>>>

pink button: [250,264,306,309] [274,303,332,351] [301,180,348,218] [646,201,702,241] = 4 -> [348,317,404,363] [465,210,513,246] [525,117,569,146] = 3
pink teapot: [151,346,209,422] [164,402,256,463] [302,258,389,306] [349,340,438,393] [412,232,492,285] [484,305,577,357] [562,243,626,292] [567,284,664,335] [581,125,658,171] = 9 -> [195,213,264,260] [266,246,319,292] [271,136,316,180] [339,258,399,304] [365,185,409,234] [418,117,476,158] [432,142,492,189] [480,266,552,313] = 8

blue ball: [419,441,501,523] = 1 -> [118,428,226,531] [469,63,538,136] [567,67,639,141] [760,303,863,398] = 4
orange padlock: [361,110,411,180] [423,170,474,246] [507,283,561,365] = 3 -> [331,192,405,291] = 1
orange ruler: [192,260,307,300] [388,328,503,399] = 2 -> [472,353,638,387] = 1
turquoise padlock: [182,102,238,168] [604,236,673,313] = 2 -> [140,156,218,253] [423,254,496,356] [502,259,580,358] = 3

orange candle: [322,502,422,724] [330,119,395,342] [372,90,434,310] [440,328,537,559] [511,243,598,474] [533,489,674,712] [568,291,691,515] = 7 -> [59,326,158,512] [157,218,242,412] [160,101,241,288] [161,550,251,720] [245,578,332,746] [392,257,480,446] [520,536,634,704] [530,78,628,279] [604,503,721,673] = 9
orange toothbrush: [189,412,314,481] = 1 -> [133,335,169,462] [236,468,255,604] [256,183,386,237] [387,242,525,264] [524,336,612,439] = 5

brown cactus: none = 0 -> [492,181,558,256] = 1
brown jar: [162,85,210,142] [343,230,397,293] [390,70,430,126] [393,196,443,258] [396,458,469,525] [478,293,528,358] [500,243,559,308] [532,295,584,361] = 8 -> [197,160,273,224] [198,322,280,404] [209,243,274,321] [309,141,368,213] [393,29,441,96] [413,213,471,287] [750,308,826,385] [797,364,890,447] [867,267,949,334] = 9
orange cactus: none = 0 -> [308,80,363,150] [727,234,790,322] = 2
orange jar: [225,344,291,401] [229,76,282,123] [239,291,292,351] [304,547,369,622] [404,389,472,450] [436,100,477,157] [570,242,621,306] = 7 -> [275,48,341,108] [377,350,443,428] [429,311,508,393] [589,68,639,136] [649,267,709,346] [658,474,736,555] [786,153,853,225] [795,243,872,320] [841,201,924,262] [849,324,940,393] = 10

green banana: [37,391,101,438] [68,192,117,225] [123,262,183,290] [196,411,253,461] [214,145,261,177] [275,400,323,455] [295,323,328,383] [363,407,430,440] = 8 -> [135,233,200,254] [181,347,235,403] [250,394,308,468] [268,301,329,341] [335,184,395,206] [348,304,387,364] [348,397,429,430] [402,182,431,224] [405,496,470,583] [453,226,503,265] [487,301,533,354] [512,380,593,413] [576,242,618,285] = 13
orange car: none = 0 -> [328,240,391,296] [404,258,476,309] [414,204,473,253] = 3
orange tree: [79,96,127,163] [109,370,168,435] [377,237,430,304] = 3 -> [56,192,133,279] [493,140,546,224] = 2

<<<

When a line of the data above holds the string "padlock", count it, and reply with the resulting number only.

● **Finished exercise**:
2